━━ MATERIAL TO PROCESS

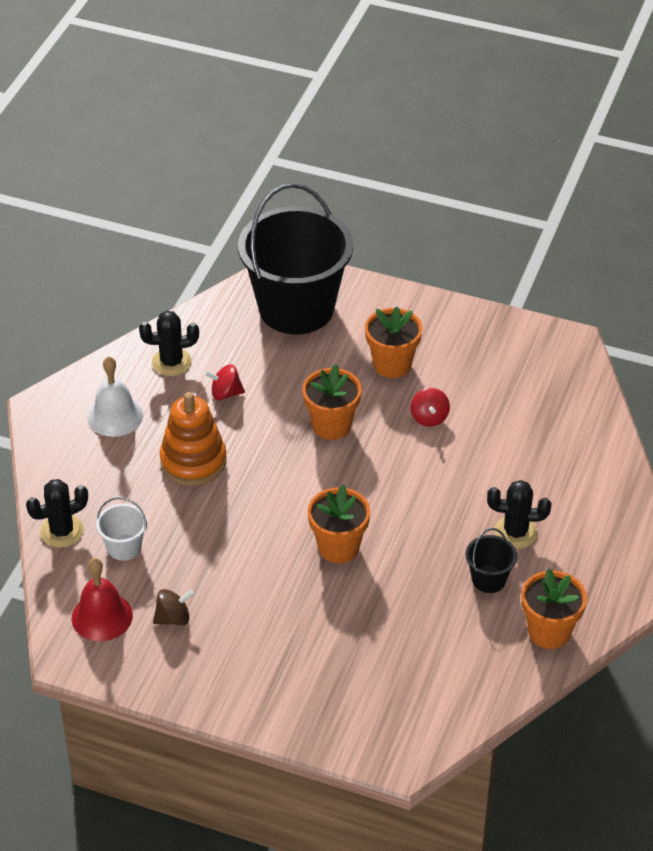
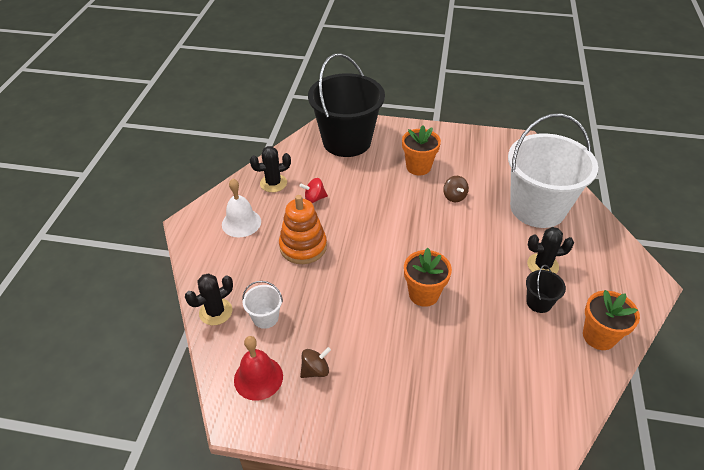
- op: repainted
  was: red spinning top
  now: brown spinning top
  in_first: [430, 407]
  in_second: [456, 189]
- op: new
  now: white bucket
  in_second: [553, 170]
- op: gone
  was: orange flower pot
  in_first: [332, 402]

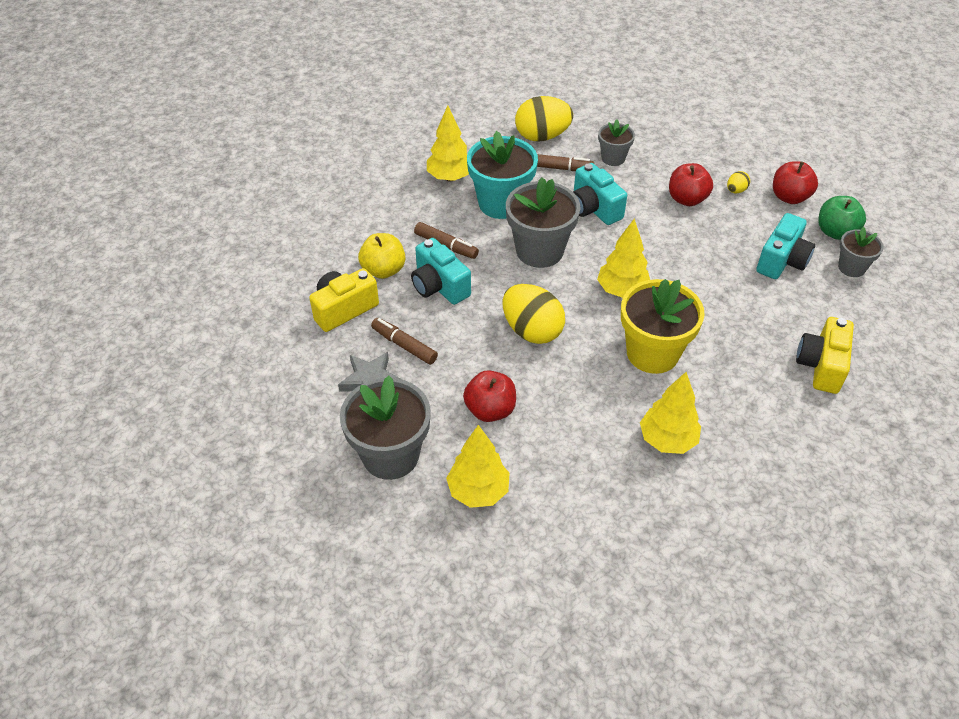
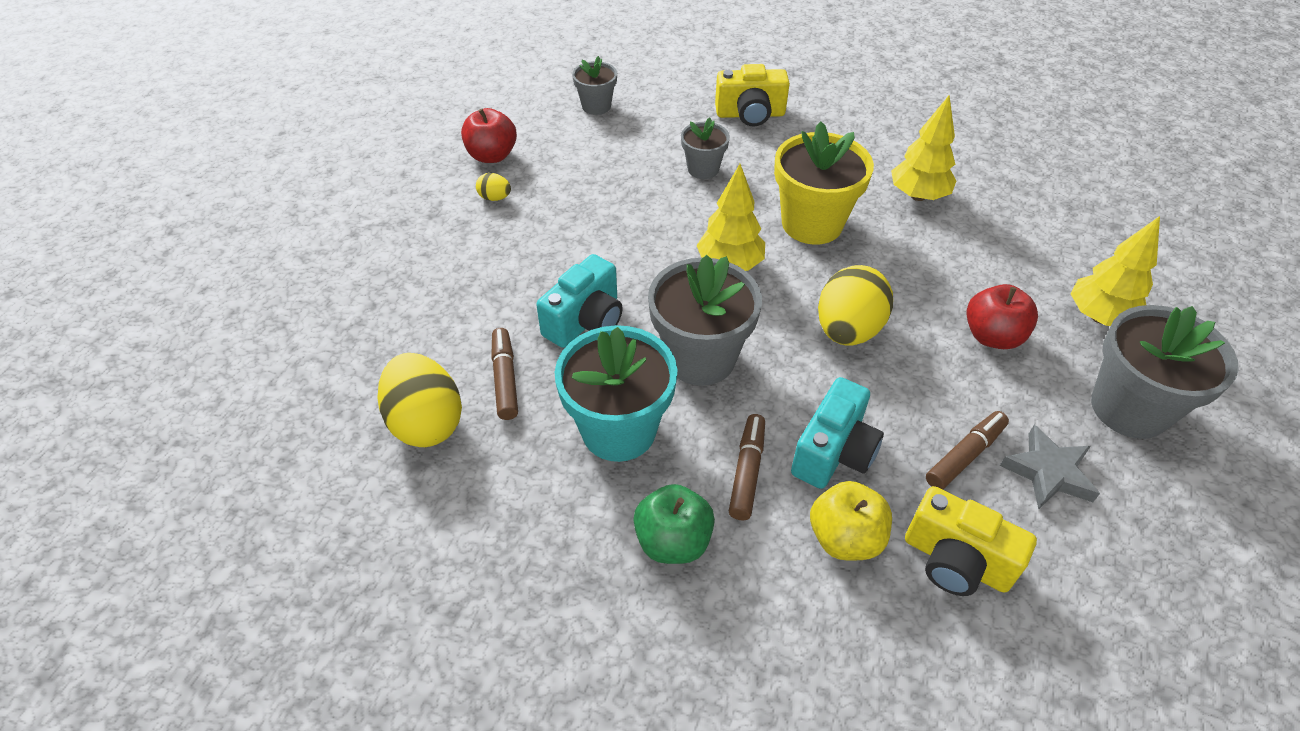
- op: shifted
  was: green apple
  in_first: [842, 218]
  in_second: [674, 524]
- op: shifted
  was: grey flower pot
  in_first: [616, 142]
  in_second: [705, 148]
- op: rotated
  was: brown marker
  in_first: [404, 341]
  in_second: [967, 450]
  clockwise: -150
- op: gone
  was: yellow tree
  in_first: [448, 143]
- op: gone
  was: red apple
  in_first: [691, 184]
- op: gone
  was: turquoise camera
  in_first: [785, 246]

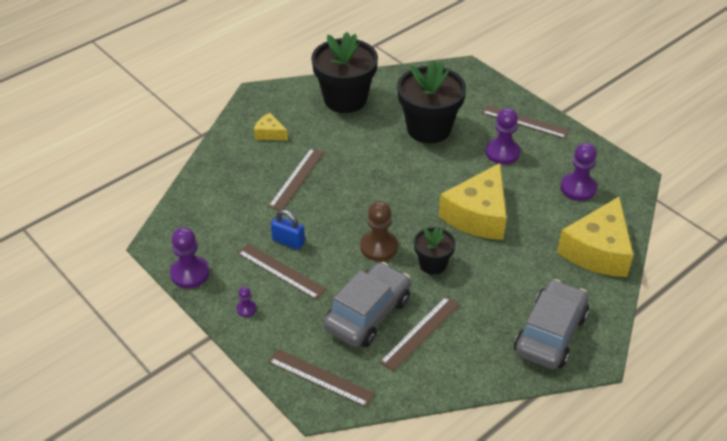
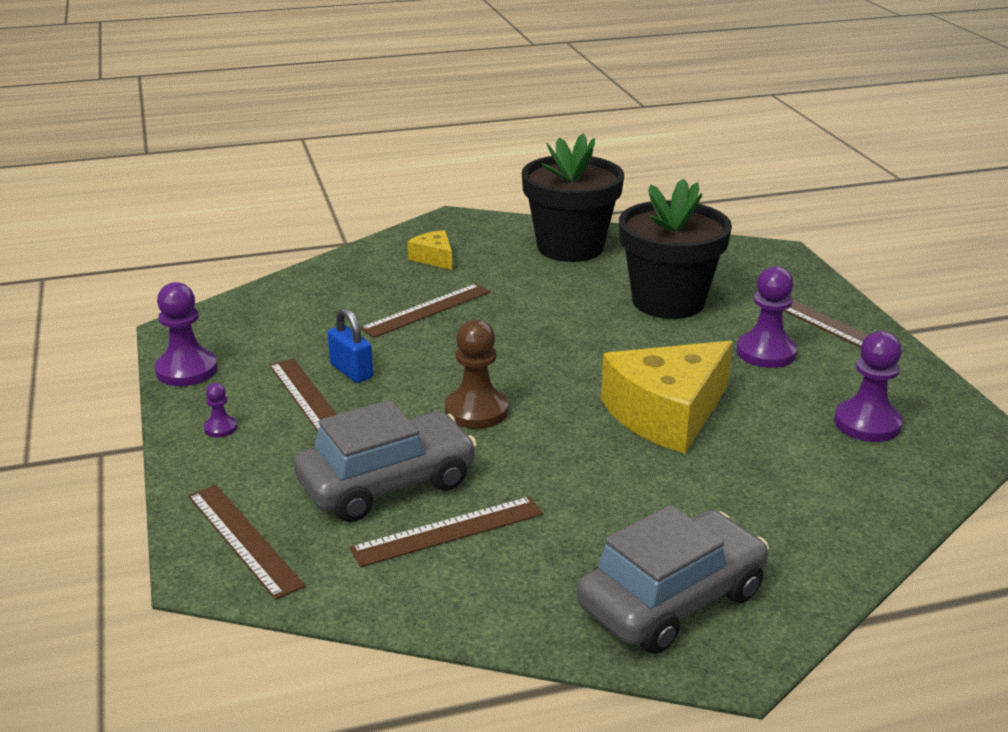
- op: gone
  was: black flower pot
  in_first: [435, 251]
- op: gone
  was: yellow cheese
  in_first: [595, 237]

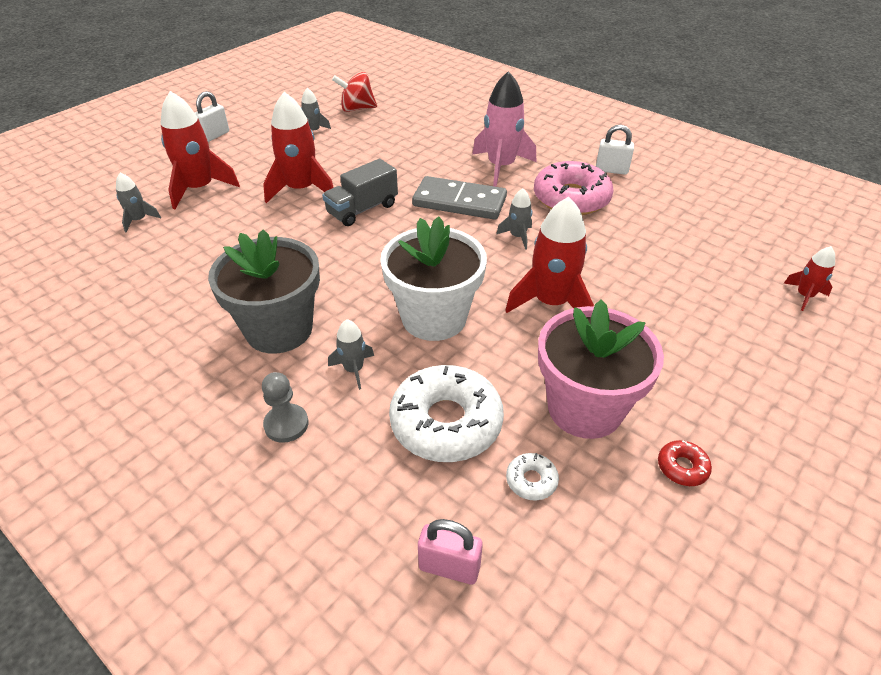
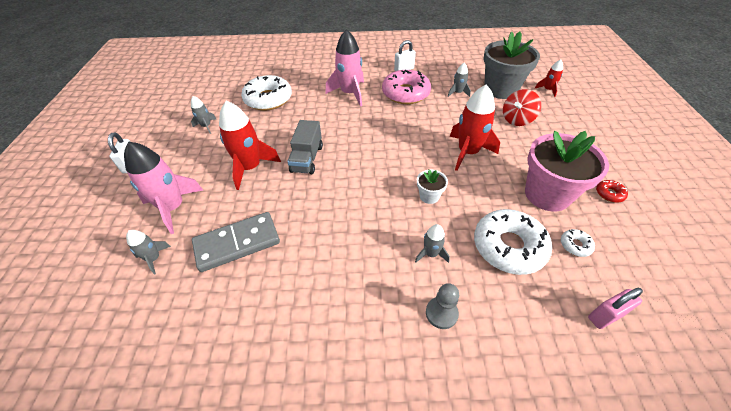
- op: repainted
  was: red rocket
  now: pink rocket
  in_first: [200, 150]
  in_second: [163, 187]
- op: shifted
  was: grey domino
  in_first: [459, 198]
  in_second: [236, 242]
- op: new
  now: white donut
  in_second: [266, 93]
- op: scaled
  was: white flower pot
  in_first: [433, 278]
  in_second: [432, 186]
  ratio: 0.45
- op: shifted
  was: grey rocket
  in_first: [514, 219]
  in_second: [459, 80]
- op: shifted
  was: grey flower pot
  in_first: [264, 291]
  in_second: [512, 65]
- op: shifted
  was: red spinning top
  in_first: [354, 92]
  in_second: [522, 107]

━━━━

PROBLEM TO SOLVE —
What is needed is an exact copy of only the lines above from the one with "in_second: [967, 450]" to the one with "in_first: [264, 291]", both kept, with every picture left out.

ANSWER TO THIS PROBLEM —
  in_second: [967, 450]
  clockwise: -150
- op: gone
  was: yellow tree
  in_first: [448, 143]
- op: gone
  was: red apple
  in_first: [691, 184]
- op: gone
  was: turquoise camera
  in_first: [785, 246]

- op: gone
  was: black flower pot
  in_first: [435, 251]
- op: gone
  was: yellow cheese
  in_first: [595, 237]

- op: repainted
  was: red rocket
  now: pink rocket
  in_first: [200, 150]
  in_second: [163, 187]
- op: shifted
  was: grey domino
  in_first: [459, 198]
  in_second: [236, 242]
- op: new
  now: white donut
  in_second: [266, 93]
- op: scaled
  was: white flower pot
  in_first: [433, 278]
  in_second: [432, 186]
  ratio: 0.45
- op: shifted
  was: grey rocket
  in_first: [514, 219]
  in_second: [459, 80]
- op: shifted
  was: grey flower pot
  in_first: [264, 291]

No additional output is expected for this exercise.